> **DIRECTIONS FOR THIS TASK**
From the line with "black arrow: (104, 67)" onward, reproduce each line of the entries exactly, ending at the last one, and add nothing.

>>>>>

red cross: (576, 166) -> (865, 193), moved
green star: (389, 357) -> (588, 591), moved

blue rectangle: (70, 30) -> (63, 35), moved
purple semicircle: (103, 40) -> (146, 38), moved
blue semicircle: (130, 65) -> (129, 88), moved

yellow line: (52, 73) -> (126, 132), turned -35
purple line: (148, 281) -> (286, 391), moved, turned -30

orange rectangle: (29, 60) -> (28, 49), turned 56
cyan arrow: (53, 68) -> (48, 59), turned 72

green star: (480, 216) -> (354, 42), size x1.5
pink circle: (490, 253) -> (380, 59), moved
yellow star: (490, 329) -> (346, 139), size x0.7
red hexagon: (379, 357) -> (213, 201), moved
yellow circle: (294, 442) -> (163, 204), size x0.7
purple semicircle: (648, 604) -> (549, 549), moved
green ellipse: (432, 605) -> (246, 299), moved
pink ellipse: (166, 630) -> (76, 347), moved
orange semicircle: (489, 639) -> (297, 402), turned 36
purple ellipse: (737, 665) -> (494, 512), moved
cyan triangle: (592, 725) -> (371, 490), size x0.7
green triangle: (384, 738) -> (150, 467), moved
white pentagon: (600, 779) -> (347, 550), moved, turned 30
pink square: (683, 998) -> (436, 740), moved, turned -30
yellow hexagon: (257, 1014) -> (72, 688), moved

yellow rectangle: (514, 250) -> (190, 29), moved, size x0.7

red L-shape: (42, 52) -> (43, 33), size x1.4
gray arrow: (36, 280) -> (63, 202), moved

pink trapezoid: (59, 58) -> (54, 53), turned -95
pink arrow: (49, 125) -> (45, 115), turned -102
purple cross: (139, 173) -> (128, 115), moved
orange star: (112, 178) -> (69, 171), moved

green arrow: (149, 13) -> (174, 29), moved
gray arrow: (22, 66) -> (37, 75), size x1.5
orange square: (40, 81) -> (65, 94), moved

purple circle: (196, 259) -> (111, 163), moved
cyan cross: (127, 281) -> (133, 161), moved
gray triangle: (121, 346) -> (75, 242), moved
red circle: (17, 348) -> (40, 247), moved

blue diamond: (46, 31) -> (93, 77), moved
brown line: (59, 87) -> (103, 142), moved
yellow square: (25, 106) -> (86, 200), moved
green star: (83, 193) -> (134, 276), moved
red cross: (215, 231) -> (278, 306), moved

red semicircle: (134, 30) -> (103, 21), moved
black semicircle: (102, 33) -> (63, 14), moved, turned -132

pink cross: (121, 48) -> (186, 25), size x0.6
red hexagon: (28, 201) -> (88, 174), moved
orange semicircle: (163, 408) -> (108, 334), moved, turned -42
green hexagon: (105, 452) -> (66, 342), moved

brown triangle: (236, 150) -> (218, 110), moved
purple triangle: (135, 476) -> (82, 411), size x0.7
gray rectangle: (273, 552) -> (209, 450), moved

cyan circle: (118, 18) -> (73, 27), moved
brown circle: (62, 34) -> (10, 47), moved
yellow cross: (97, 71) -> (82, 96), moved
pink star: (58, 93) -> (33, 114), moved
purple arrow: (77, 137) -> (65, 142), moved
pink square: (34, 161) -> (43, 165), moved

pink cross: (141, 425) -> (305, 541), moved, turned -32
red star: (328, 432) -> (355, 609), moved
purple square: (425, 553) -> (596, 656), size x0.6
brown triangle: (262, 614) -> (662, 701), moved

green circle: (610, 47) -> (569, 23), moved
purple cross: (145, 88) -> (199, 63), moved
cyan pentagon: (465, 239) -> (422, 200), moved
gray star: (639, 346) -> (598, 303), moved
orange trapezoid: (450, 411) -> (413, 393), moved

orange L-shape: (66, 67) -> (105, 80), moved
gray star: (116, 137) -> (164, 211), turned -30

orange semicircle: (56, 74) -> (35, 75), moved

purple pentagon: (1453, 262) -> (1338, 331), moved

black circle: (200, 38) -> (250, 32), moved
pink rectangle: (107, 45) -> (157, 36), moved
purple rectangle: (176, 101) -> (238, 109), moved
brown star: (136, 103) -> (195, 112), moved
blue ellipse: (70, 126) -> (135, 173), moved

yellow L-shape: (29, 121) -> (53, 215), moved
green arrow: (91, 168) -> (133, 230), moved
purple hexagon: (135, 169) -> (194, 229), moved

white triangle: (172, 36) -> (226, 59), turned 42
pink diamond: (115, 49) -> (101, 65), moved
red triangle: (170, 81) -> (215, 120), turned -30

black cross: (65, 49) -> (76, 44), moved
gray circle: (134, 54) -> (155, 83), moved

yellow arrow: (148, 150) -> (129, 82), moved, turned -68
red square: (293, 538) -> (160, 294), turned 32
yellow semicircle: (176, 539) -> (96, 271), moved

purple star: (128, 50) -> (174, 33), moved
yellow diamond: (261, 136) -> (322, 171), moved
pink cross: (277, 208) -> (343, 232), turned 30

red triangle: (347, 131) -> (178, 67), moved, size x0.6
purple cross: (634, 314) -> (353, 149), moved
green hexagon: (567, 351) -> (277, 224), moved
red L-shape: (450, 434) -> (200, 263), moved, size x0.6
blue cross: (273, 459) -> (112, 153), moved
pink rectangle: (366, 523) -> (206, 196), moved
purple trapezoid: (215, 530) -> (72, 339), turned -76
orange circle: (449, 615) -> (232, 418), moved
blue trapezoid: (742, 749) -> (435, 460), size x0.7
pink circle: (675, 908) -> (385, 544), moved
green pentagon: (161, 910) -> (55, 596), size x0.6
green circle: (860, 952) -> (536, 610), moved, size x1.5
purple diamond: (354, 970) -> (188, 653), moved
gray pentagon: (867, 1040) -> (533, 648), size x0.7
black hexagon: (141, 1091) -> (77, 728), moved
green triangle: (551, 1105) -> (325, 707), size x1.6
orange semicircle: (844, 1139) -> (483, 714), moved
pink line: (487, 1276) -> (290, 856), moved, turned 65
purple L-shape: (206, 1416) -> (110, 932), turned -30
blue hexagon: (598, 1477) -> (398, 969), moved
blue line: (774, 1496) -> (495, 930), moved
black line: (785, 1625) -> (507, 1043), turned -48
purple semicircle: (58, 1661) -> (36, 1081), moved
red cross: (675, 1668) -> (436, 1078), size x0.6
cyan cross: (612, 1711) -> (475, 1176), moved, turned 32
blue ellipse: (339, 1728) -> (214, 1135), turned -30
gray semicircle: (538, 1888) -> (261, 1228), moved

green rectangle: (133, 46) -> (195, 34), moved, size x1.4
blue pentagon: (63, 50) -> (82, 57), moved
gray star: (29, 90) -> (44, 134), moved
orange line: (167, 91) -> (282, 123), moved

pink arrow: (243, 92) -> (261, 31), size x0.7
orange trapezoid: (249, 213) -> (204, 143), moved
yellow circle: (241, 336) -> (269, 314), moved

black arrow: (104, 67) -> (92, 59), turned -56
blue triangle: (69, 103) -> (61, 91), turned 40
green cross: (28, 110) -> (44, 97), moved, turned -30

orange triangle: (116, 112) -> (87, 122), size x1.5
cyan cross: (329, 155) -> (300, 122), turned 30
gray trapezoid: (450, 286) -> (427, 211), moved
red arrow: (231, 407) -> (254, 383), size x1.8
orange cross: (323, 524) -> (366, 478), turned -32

<<<<<

> **SOLVED PROBLEM**
black arrow: (104, 67) -> (92, 59), turned -56
blue triangle: (69, 103) -> (61, 91), turned 40
green cross: (28, 110) -> (44, 97), moved, turned -30

orange triangle: (116, 112) -> (87, 122), size x1.5
cyan cross: (329, 155) -> (300, 122), turned 30
gray trapezoid: (450, 286) -> (427, 211), moved
red arrow: (231, 407) -> (254, 383), size x1.8
orange cross: (323, 524) -> (366, 478), turned -32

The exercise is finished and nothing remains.